#### [TASK ITEM]
What lines of the material below hold the string "turned"? Copy them out.

[SUPPLIED ENTRIES]

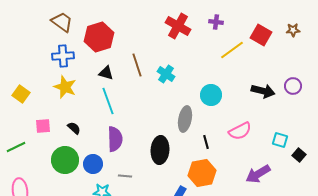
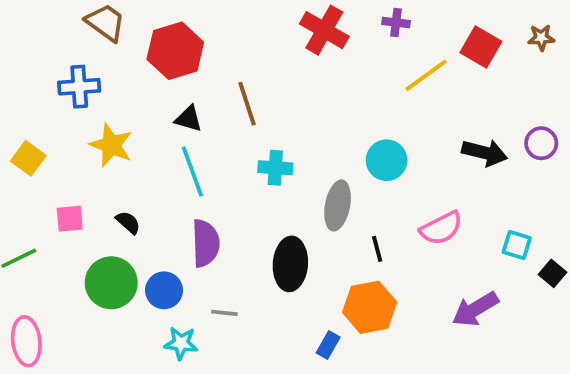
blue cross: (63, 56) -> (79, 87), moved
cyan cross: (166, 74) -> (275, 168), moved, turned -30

[/SUPPLIED ENTRIES]
[SUPPLIED ENTRIES]

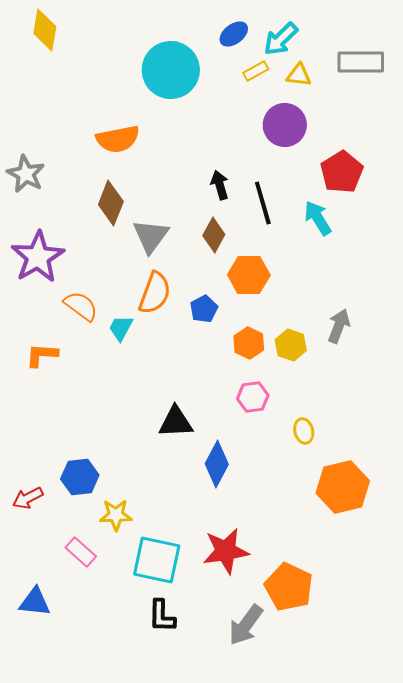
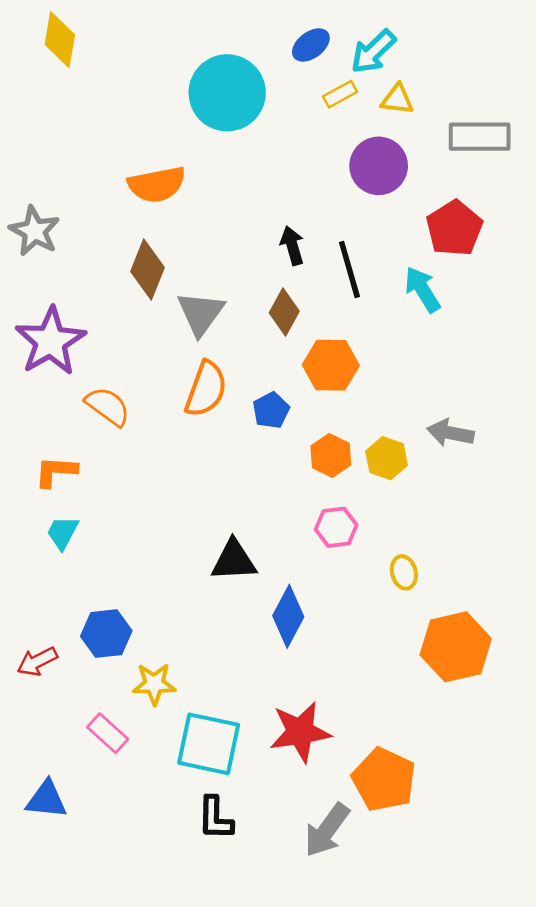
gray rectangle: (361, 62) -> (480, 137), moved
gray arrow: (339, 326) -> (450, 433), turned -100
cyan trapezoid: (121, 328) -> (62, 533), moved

[/SUPPLIED ENTRIES]

#### [EXERCISE RESULT]
cyan cross: (166, 74) -> (275, 168), moved, turned -30
gray arrow: (339, 326) -> (450, 433), turned -100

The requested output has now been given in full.